Records from a data collection:
════

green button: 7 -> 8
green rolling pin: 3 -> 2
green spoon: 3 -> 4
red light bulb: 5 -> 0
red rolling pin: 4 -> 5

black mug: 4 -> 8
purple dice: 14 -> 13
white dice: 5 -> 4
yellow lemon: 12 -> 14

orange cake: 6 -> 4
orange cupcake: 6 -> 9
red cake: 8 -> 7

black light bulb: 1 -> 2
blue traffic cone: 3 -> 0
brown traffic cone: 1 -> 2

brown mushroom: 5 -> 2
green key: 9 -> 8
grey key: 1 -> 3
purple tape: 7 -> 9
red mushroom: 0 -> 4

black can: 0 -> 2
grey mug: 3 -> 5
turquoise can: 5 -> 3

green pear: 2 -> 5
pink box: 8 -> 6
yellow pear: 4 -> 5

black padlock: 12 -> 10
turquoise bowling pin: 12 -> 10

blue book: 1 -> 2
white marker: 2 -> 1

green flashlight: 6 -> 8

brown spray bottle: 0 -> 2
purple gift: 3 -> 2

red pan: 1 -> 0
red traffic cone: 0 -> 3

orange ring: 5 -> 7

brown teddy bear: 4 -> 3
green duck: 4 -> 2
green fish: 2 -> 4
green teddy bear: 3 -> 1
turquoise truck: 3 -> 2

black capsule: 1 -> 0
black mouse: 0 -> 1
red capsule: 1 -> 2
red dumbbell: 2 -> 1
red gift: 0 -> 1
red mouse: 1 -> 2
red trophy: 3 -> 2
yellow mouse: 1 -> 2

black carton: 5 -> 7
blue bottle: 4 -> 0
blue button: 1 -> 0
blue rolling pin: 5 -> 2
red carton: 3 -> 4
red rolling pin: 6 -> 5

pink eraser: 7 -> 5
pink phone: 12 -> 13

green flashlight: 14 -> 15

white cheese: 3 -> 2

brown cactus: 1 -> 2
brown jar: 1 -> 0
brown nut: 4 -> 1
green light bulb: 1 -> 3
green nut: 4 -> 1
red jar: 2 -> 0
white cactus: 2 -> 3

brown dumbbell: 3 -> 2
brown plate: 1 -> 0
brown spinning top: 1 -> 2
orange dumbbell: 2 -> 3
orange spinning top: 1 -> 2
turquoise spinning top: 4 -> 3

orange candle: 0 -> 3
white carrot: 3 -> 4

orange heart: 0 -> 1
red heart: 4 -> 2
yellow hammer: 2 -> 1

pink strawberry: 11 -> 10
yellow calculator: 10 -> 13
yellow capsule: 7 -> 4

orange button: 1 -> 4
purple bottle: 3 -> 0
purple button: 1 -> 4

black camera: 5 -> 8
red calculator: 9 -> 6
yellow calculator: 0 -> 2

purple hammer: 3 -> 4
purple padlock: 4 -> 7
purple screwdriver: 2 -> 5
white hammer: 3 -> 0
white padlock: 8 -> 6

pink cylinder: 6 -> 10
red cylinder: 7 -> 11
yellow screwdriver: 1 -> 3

════

### Exercise instructions
Write out the lines from the one containing "yellow hammer: 2 -> 1" through the last line of the records above. Include both of those lines and nothing else.

### Task result
yellow hammer: 2 -> 1

pink strawberry: 11 -> 10
yellow calculator: 10 -> 13
yellow capsule: 7 -> 4

orange button: 1 -> 4
purple bottle: 3 -> 0
purple button: 1 -> 4

black camera: 5 -> 8
red calculator: 9 -> 6
yellow calculator: 0 -> 2

purple hammer: 3 -> 4
purple padlock: 4 -> 7
purple screwdriver: 2 -> 5
white hammer: 3 -> 0
white padlock: 8 -> 6

pink cylinder: 6 -> 10
red cylinder: 7 -> 11
yellow screwdriver: 1 -> 3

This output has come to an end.